WHAT YOU WILL DO>
Return every line of the data that contains the string "notebook".

== DATA EXTRACT

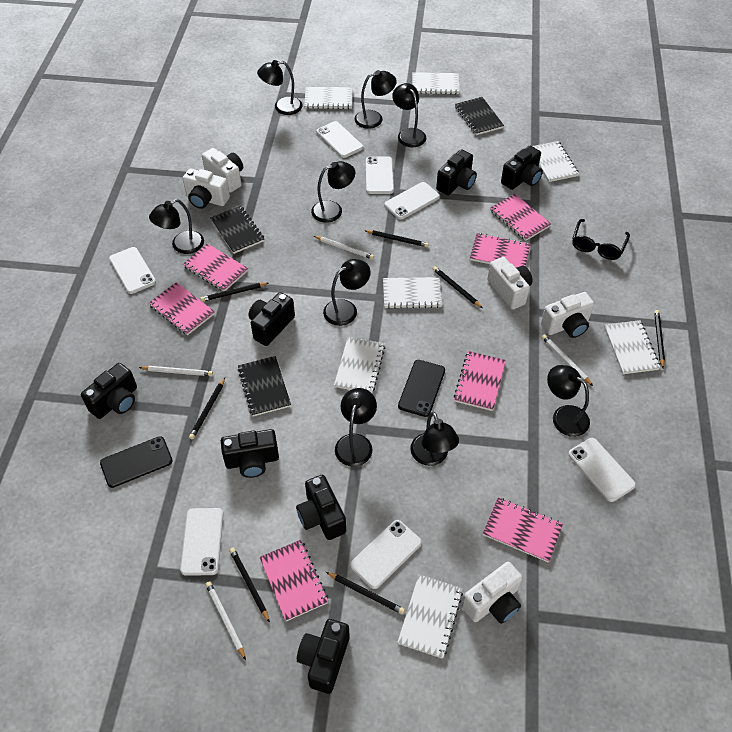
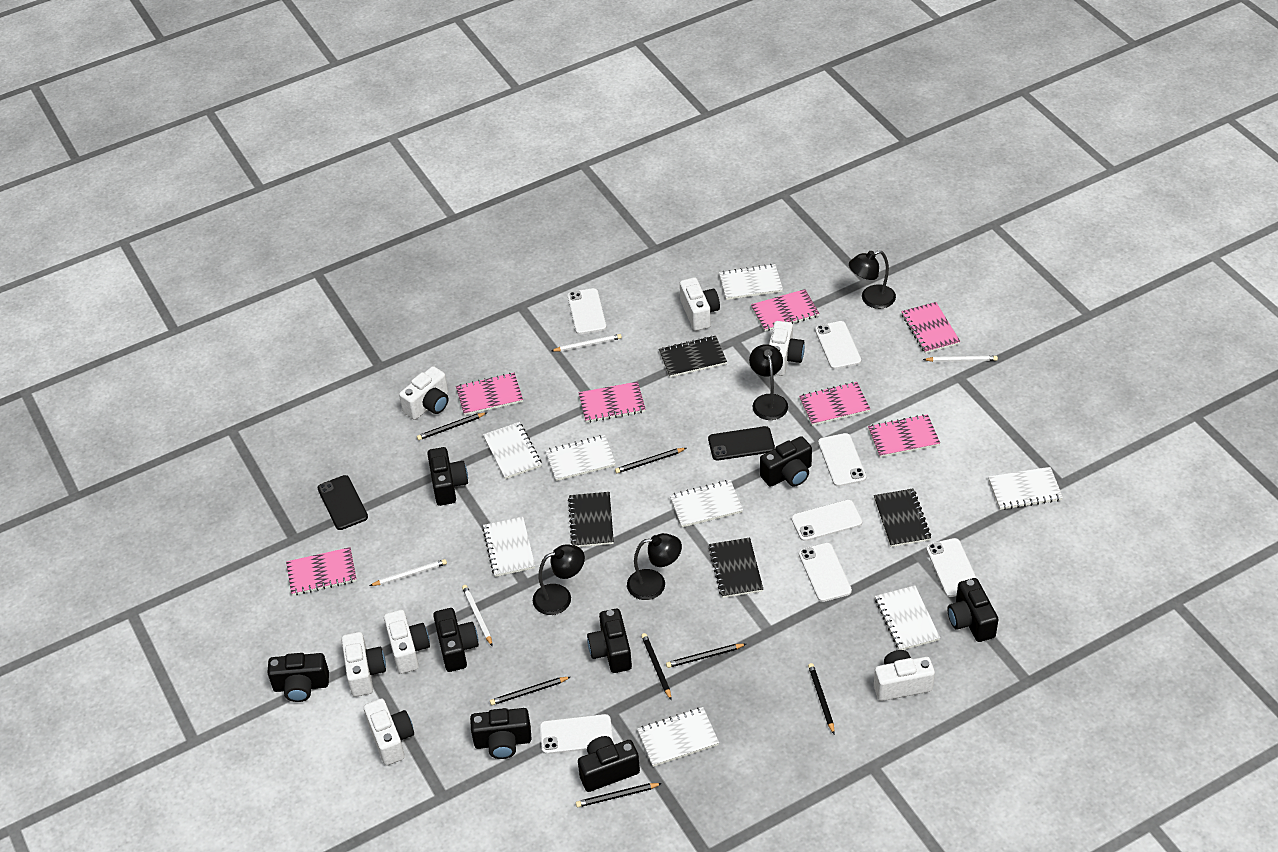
black camera: 7 -> 8
black glasses: 1 -> 0
black lamp: 9 -> 4
black notebook: 3 -> 4
white camera: 5 -> 7
white notebook: 7 -> 8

====

EXERCISE SOLUTION>
black notebook: 3 -> 4
white notebook: 7 -> 8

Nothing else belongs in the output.